• [Task material]:
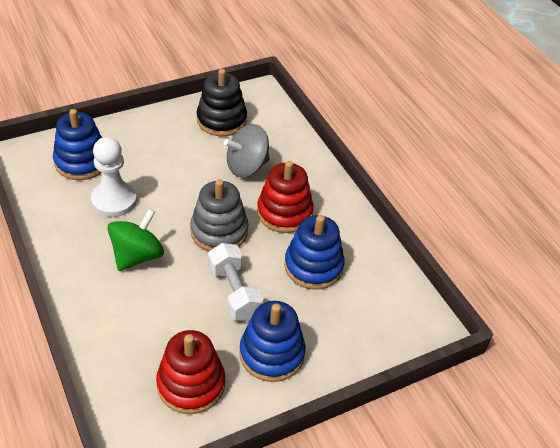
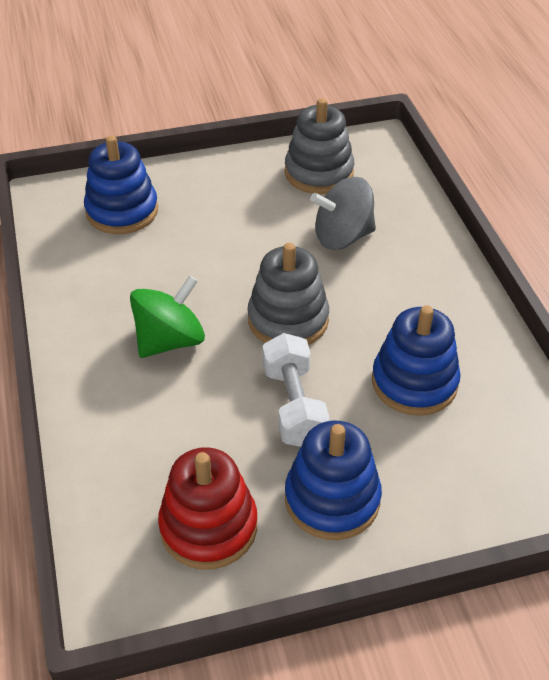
camera: 15 degrees right, 0 degrees up
(114, 200) = (154, 264): white pawn -> none
(221, 120) = (319, 173): black stacking toy -> grey stacking toy
(284, 212) = (385, 303): red stacking toy -> none

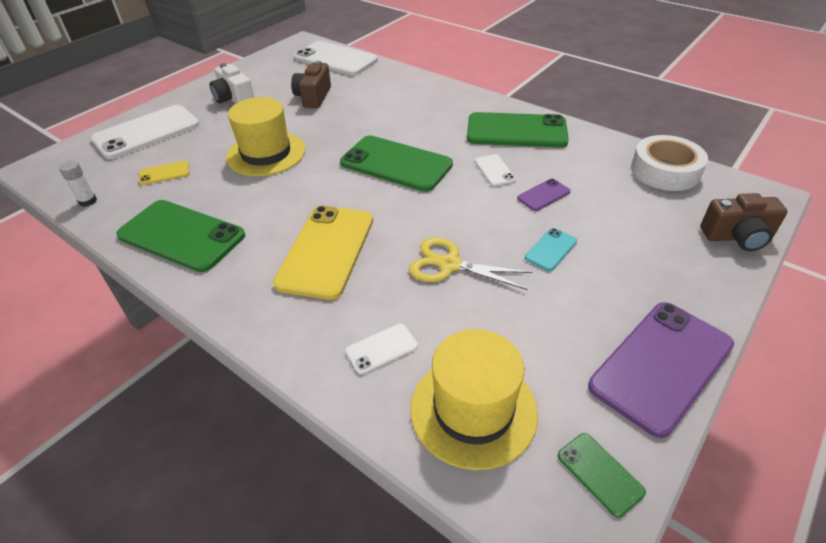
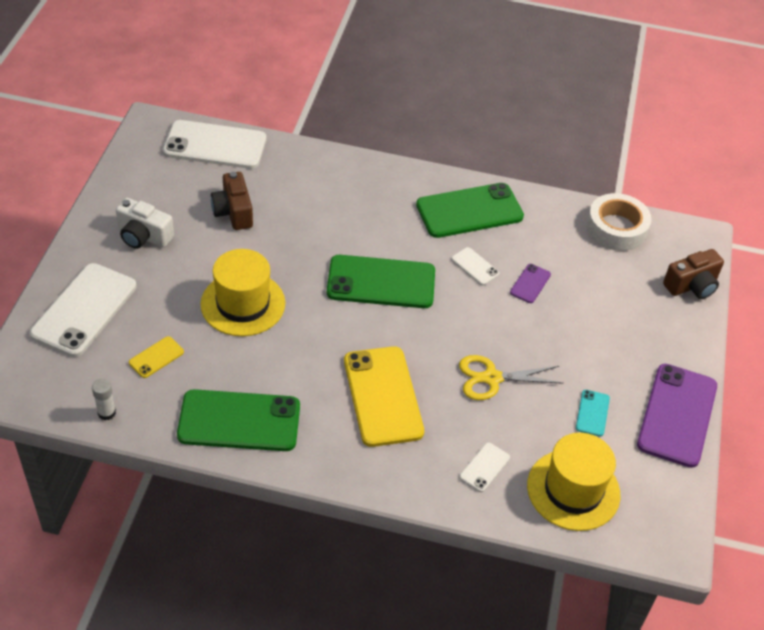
camera: 30 degrees left, 5 degrees up
(551, 249) = (562, 339): turquoise phone -> turquoise phone (592, 413)
(600, 473) = (668, 503): green phone -> none

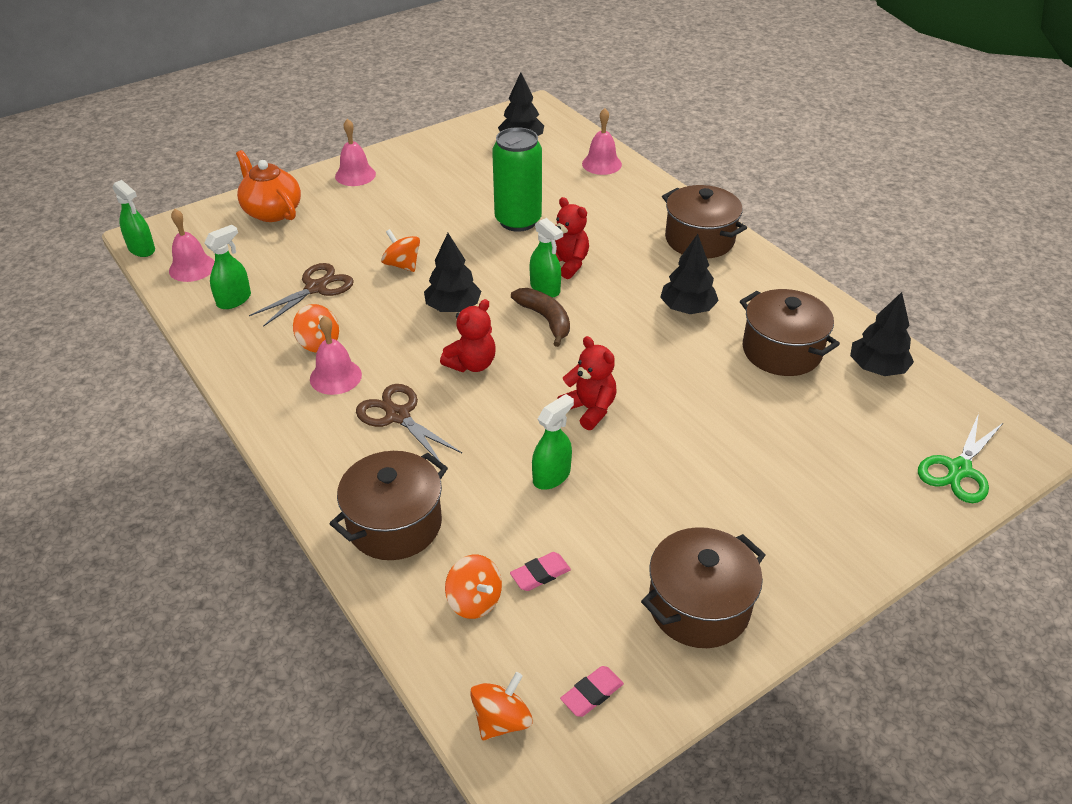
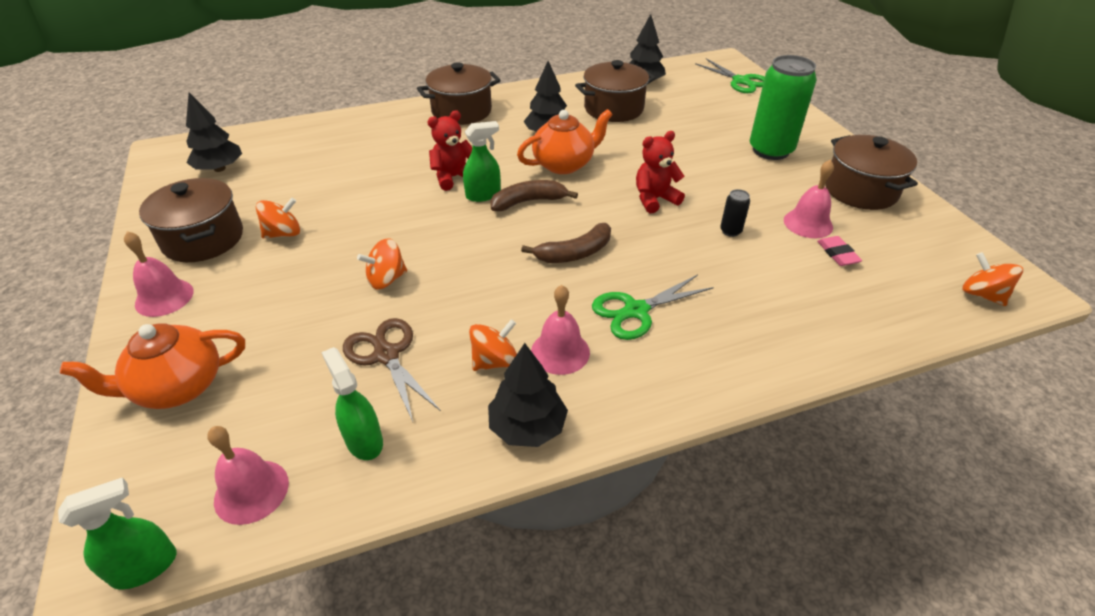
camera: 75 degrees left, 0 degrees up
(394, 524) = (784, 329): brown pot -> brown pot (203, 239)
(398, 415) = (635, 311): brown scissors -> green scissors
(453, 307) = (482, 253): black tree -> black tree (527, 427)
(472, 364) = (575, 253): red teddy bear -> brown banana
(474, 601) = (869, 292): orange spinning top -> orange spinning top (283, 233)
(518, 221) = (364, 193): green can -> green can (770, 150)
(551, 476) = (730, 231): green spray bottle -> black can
(592, 694) = (946, 248): pink eraser -> none
(601, 164) = (309, 133): pink bell -> pink bell (808, 223)
(628, 331) = (564, 164): none -> orange teapot

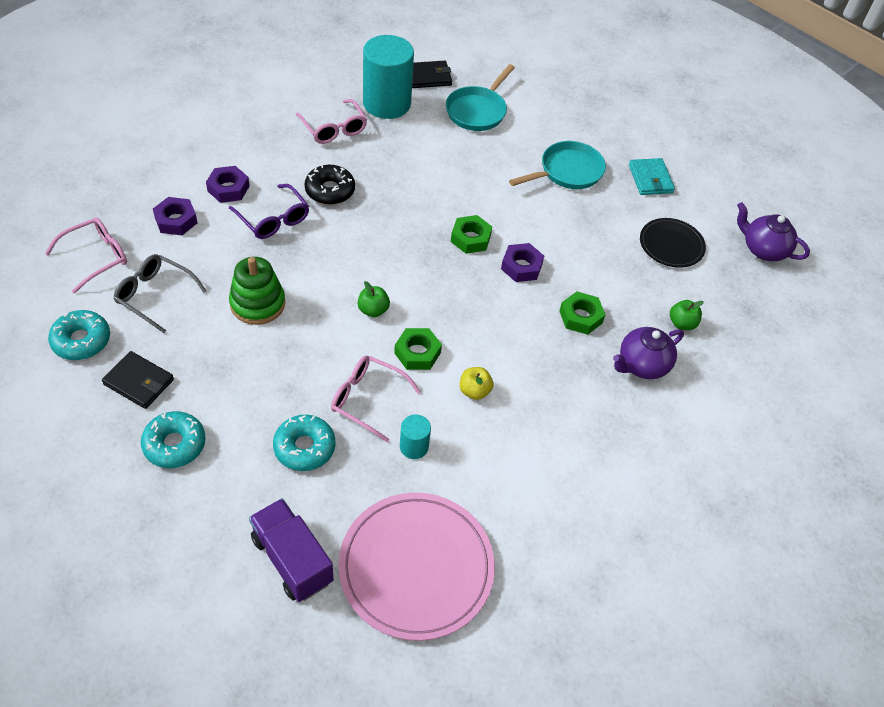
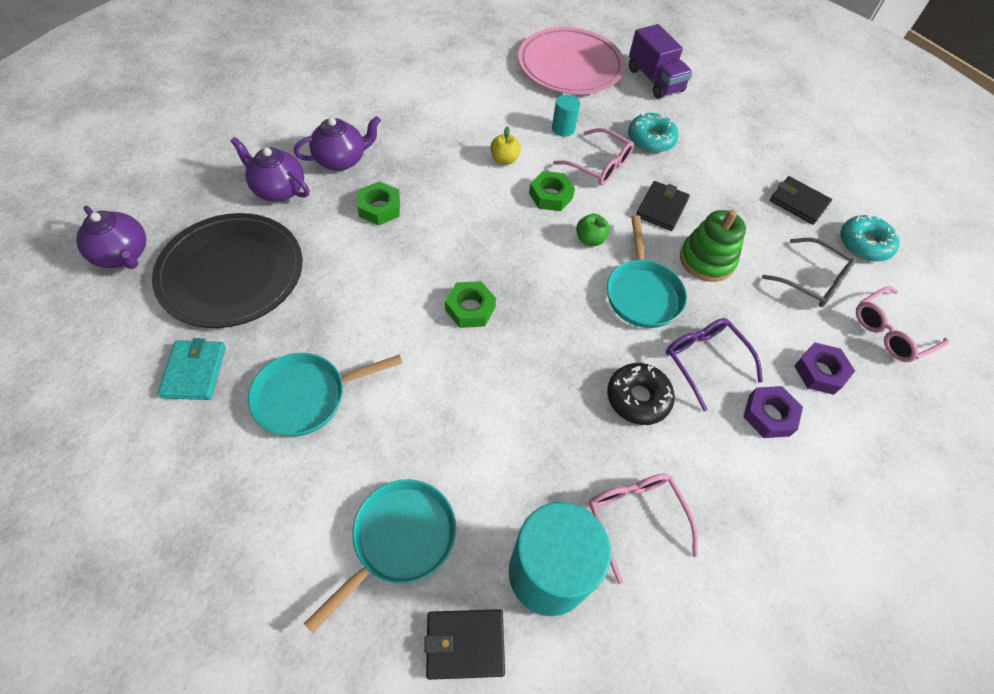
camera: 170 degrees left, 5 degrees up
(174, 444) = (753, 154): turquoise donut -> none
(298, 354) = (661, 208): none -> black wallet
(323, 266) = (642, 293): none -> turquoise pan
(521, 266) = (421, 267): purple nut -> none
(671, 245) = (231, 273): black plate -> black plate, size x1.79
(682, 323) = (278, 189): green apple -> purple teapot

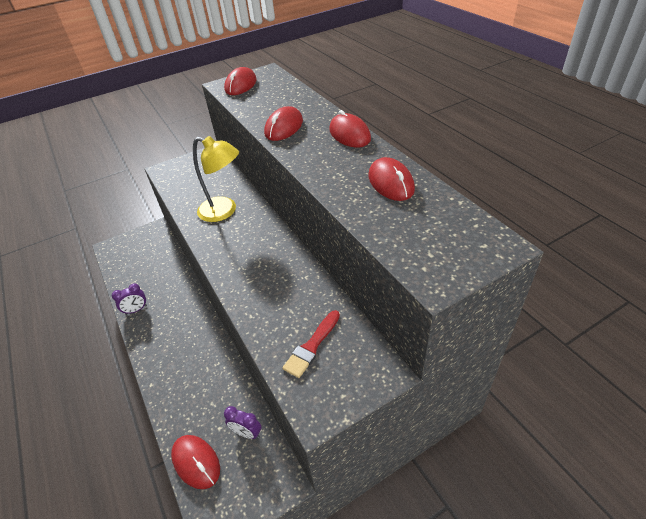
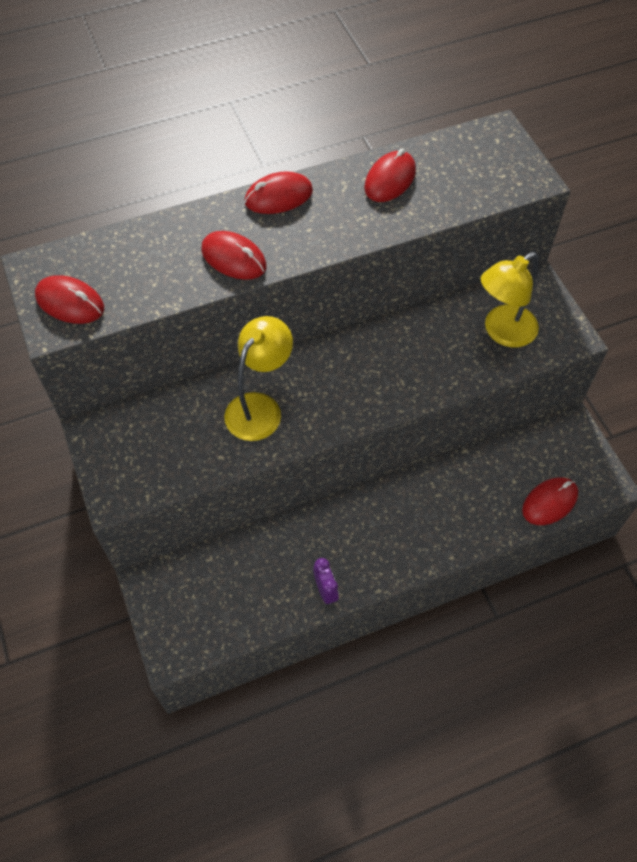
camera: 85 degrees left, 15 degrees up
(247, 433) = (522, 455): purple clock -> none
(312, 346) = (502, 332): red brush -> yellow lamp
(391, 183) = (390, 179): red mouse -> red mouse turned 45 degrees counterclockwise

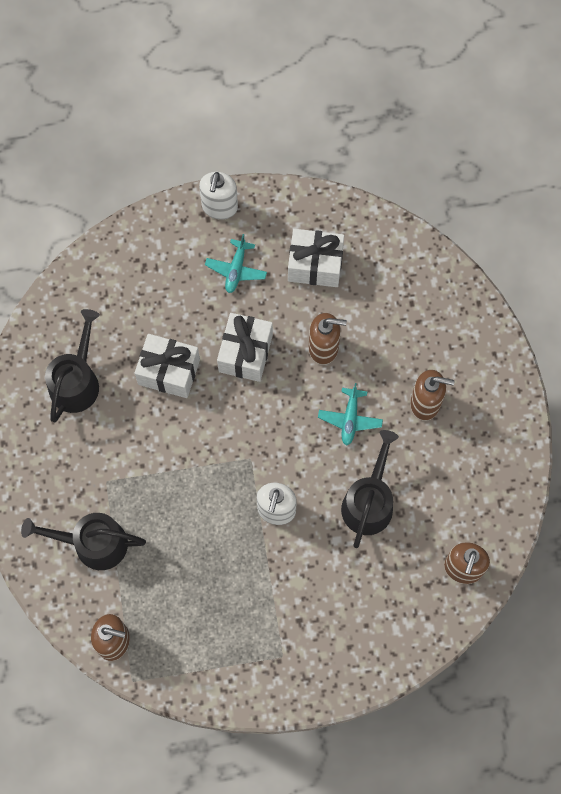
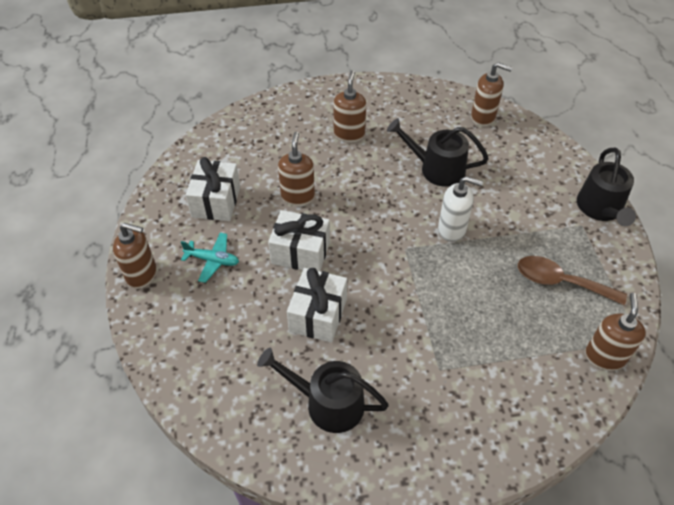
camera: 90 degrees left, 20 degrees down
(93, 544) = (508, 379): black watering can -> black watering can (600, 208)
(204, 615) = (560, 282): none -> brown spoon
(219, 207) = (142, 274): white soap dispenser -> brown soap dispenser
(350, 419) = (364, 180): turquoise plane -> none

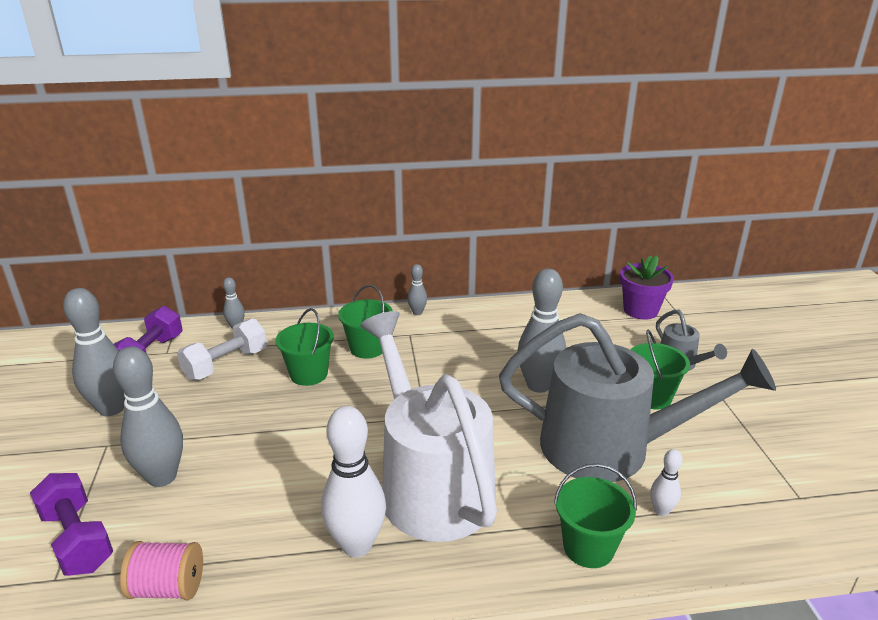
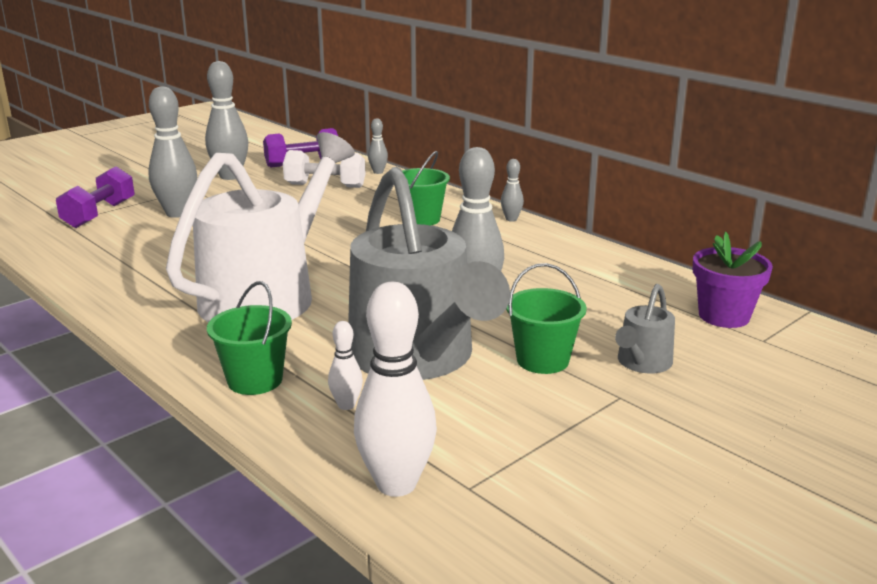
camera: 55 degrees right, 5 degrees down
(168, 588) = (79, 251): pink spool -> none
(309, 374) = (352, 212): green bucket -> none
(357, 545) = (169, 290): white bowling pin -> white bowling pin (396, 484)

• [What you are asked to do]: Among the entries, copy every line containing the word "pink".

• [Your response]:
(592, 694) = (946, 248): pink eraser -> none
(601, 164) = (309, 133): pink bell -> pink bell (808, 223)
(168, 588) = (79, 251): pink spool -> none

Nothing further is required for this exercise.